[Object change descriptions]
-=-=-
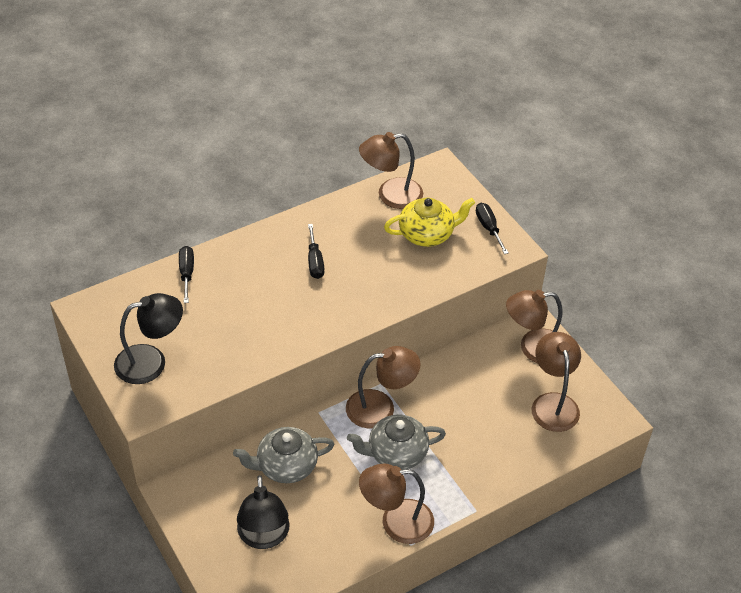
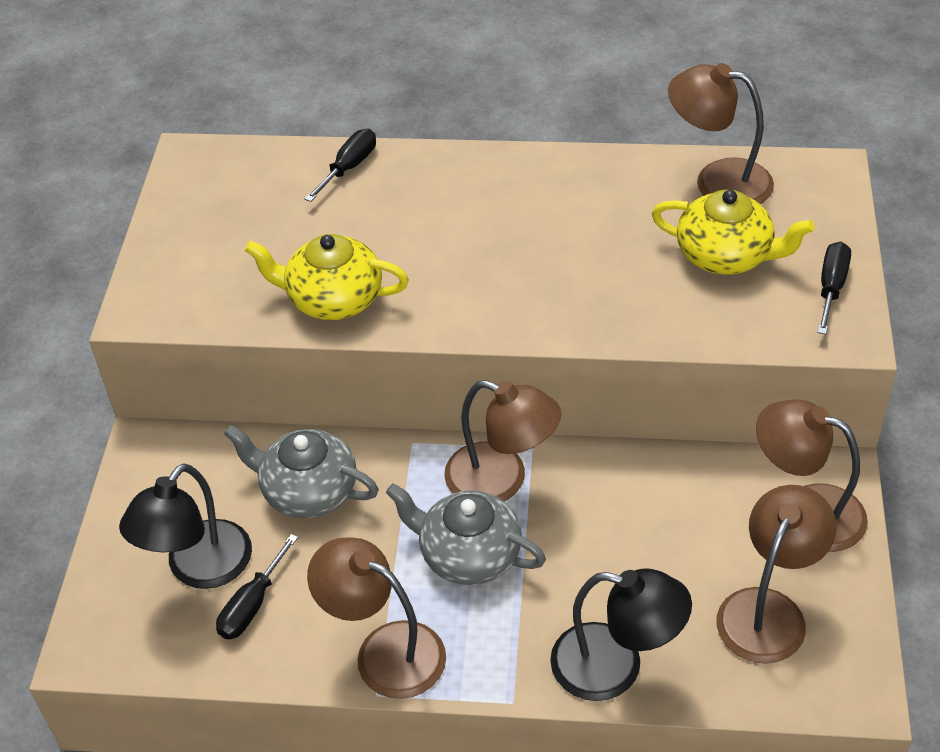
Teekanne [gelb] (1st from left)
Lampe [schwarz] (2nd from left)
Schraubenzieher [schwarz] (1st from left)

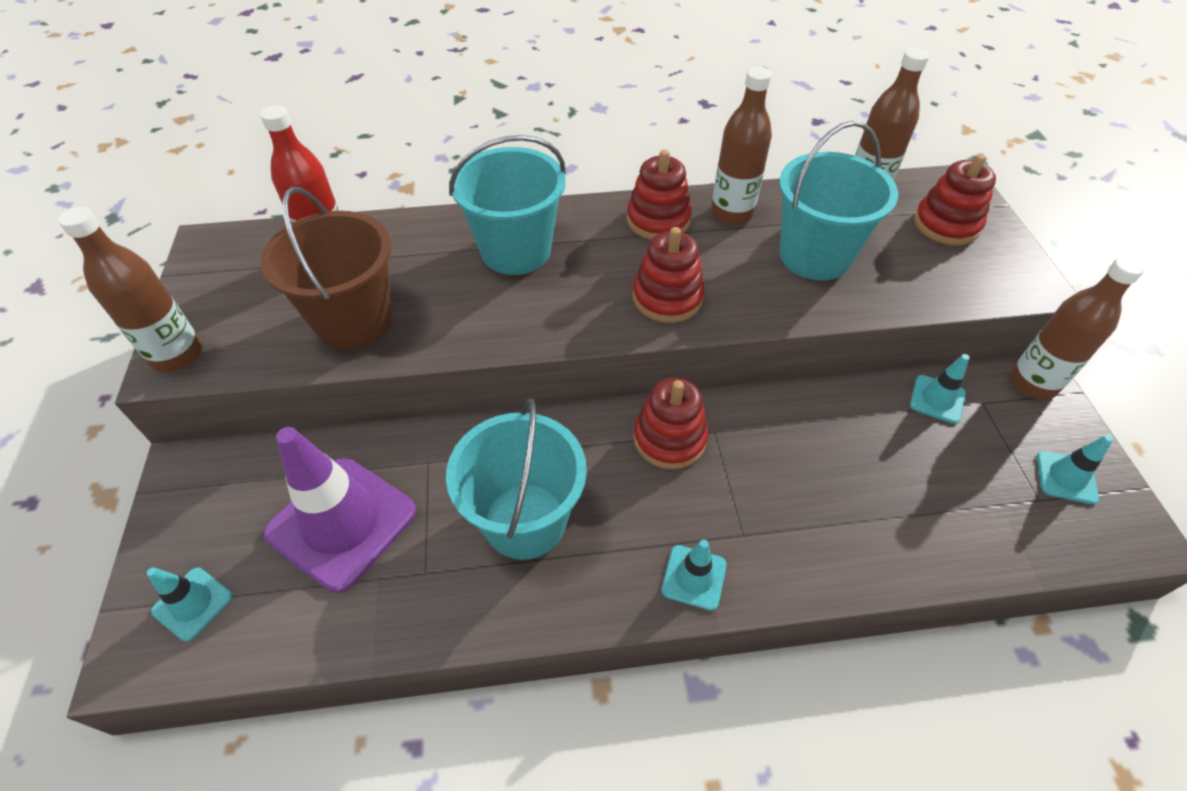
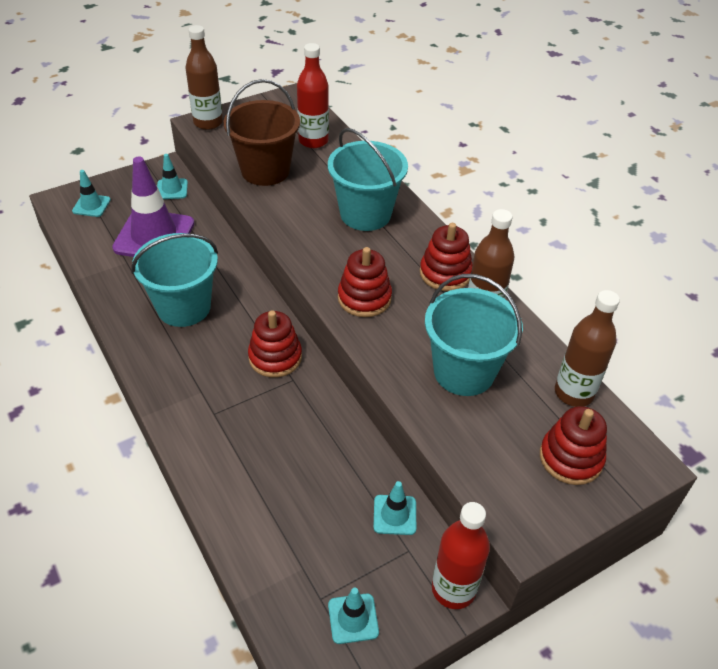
Leitkegel [türkis] (2nd from left)
Flasche [rot] (2nd from left)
-=-=-
Your instructions: Leaving the images out, return every record exactly.

Response below:
Teekanne [gelb] (1st from left)
Lampe [schwarz] (2nd from left)
Schraubenzieher [schwarz] (1st from left)

Leitkegel [türkis] (2nd from left)
Flasche [rot] (2nd from left)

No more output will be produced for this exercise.